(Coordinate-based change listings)
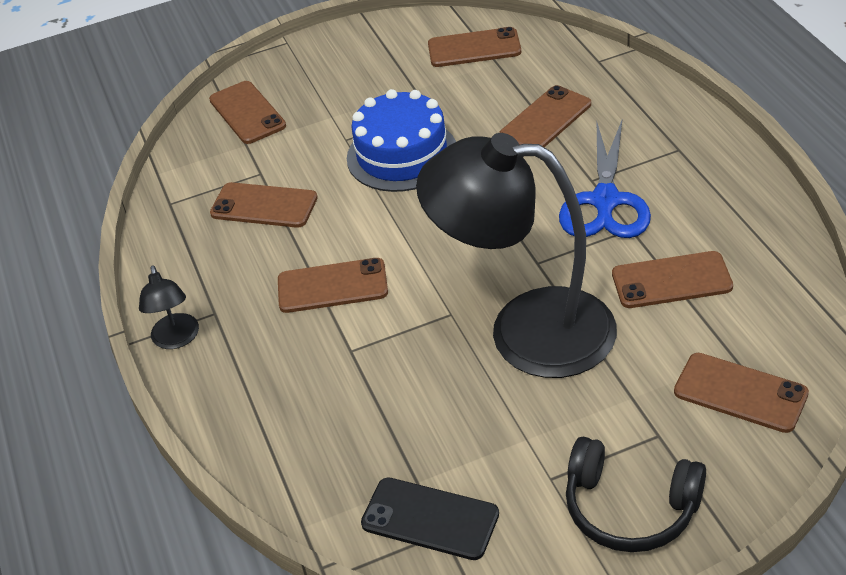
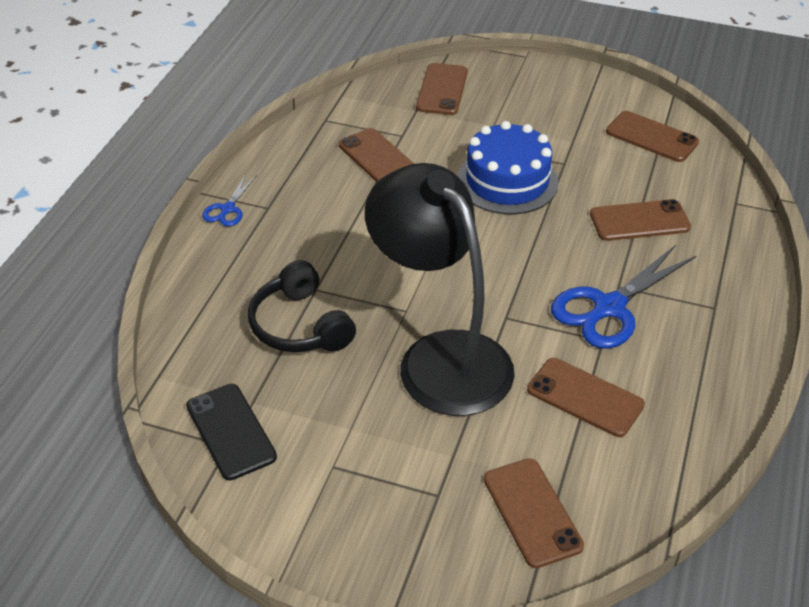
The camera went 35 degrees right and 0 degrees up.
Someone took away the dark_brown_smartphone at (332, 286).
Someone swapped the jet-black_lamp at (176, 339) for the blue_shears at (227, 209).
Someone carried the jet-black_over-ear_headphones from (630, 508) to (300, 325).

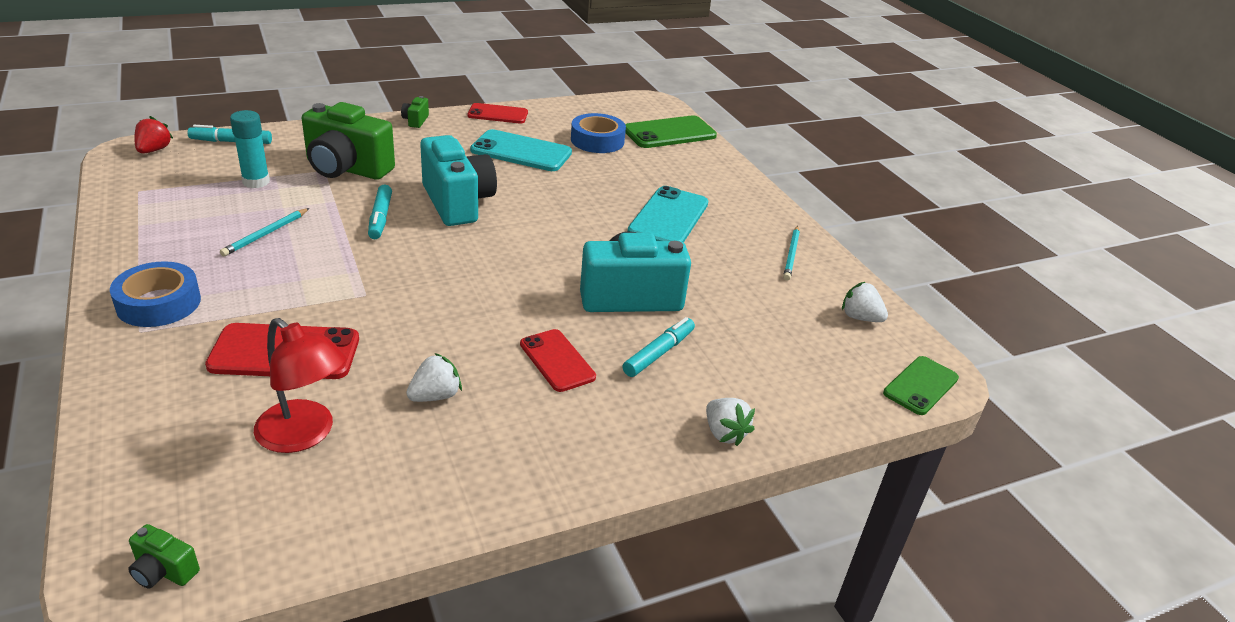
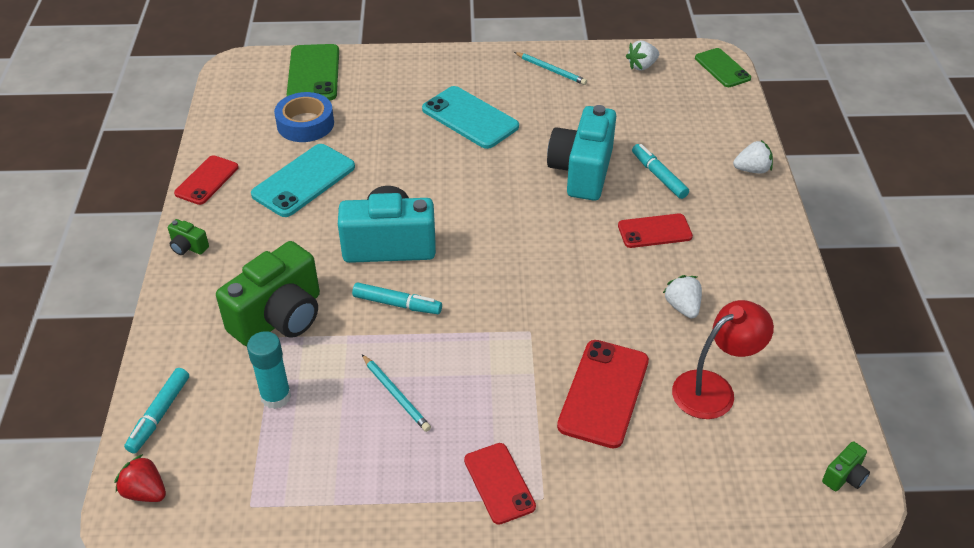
The camera went 65 degrees left and 10 degrees up.
Someone swapped the blue_tape at (159, 303) for the scarlet_smartphone at (499, 483).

Task directions: A word-for-word copy of the records above is needed, pictures excluded.

Answer space:
The camera went 35 degrees right and 0 degrees up.
Someone took away the dark_brown_smartphone at (332, 286).
Someone swapped the jet-black_lamp at (176, 339) for the blue_shears at (227, 209).
Someone carried the jet-black_over-ear_headphones from (630, 508) to (300, 325).

The camera went 65 degrees left and 10 degrees up.
Someone swapped the blue_tape at (159, 303) for the scarlet_smartphone at (499, 483).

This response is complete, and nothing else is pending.